Scene comparison data:
= = = = = = =

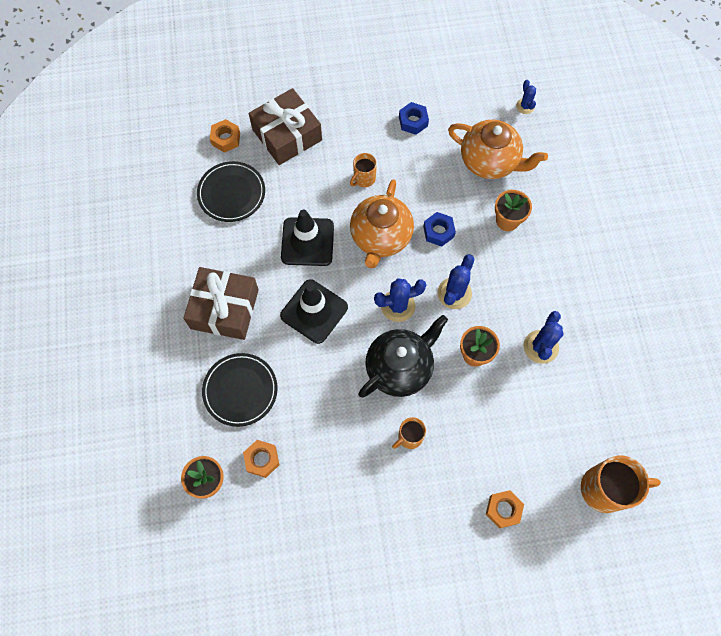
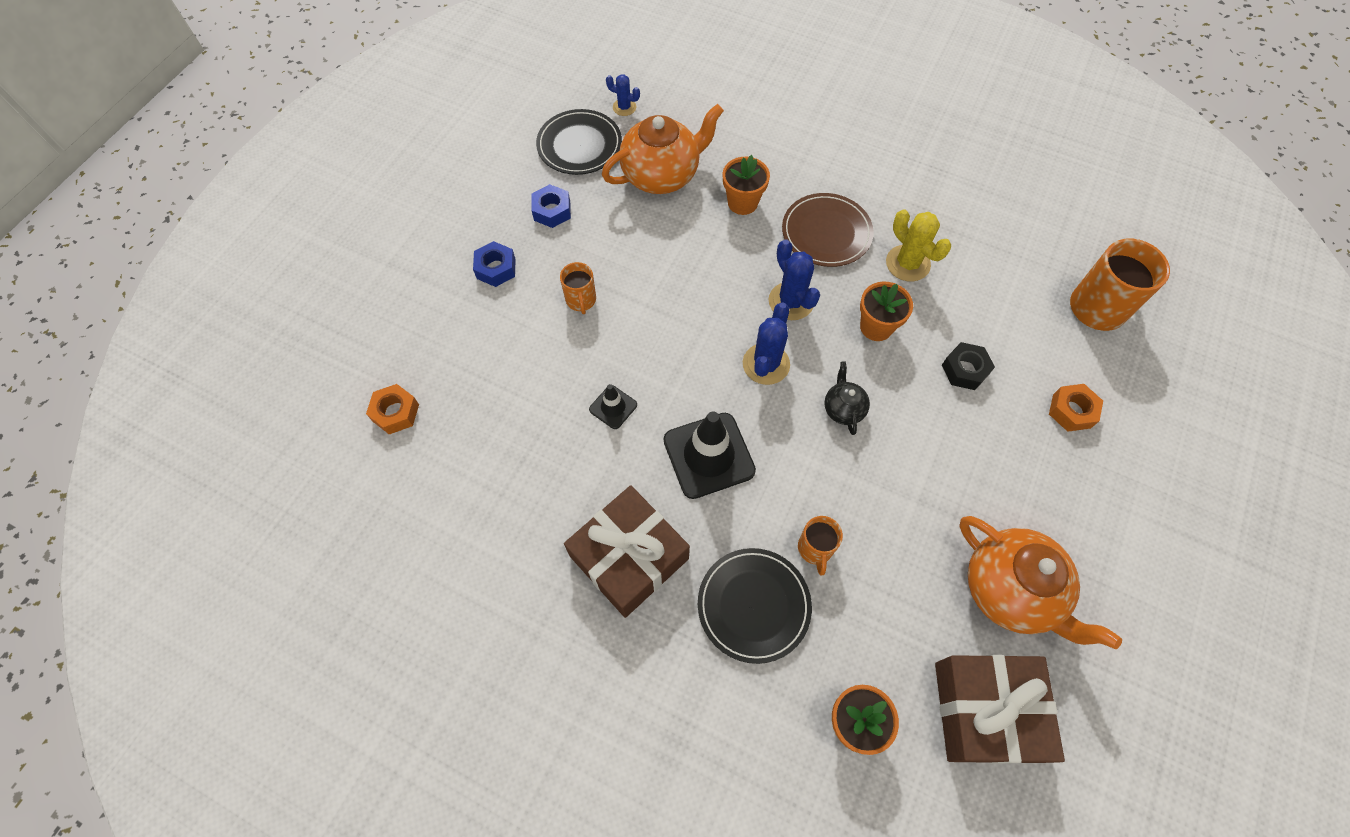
camera: 55 degrees left, 5 degrees down
(231, 193) = (477, 452): black plate -> black plate (579, 145)
(262, 459) = (863, 635): orange nut -> none
(287, 135) = (453, 342): brown gift -> brown gift (986, 711)
(307, 242) = (613, 407): black traffic cone -> black traffic cone, size x0.50
(380, 237) = (668, 329): orange teapot -> orange teapot (1010, 591)
(400, 368) = (843, 409): black teapot -> black teapot, size x0.48
(409, 437) = (934, 451): orange mug -> orange mug (815, 549)
(438, 231) = (706, 270): blue nut -> blue nut (496, 268)
(484, 426) = (965, 370): none -> black nut
(524, 283) = (826, 233): none -> brown plate
(540, 347) = (907, 263): blue cactus -> yellow cactus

= = = = = = =

With the line containing "(231, 193) = (477, 452): black" as the first and the last line of the records as the final one, print exactly the lines in that span.

(231, 193) = (477, 452): black plate -> black plate (579, 145)
(262, 459) = (863, 635): orange nut -> none
(287, 135) = (453, 342): brown gift -> brown gift (986, 711)
(307, 242) = (613, 407): black traffic cone -> black traffic cone, size x0.50
(380, 237) = (668, 329): orange teapot -> orange teapot (1010, 591)
(400, 368) = (843, 409): black teapot -> black teapot, size x0.48
(409, 437) = (934, 451): orange mug -> orange mug (815, 549)
(438, 231) = (706, 270): blue nut -> blue nut (496, 268)
(484, 426) = (965, 370): none -> black nut
(524, 283) = (826, 233): none -> brown plate
(540, 347) = (907, 263): blue cactus -> yellow cactus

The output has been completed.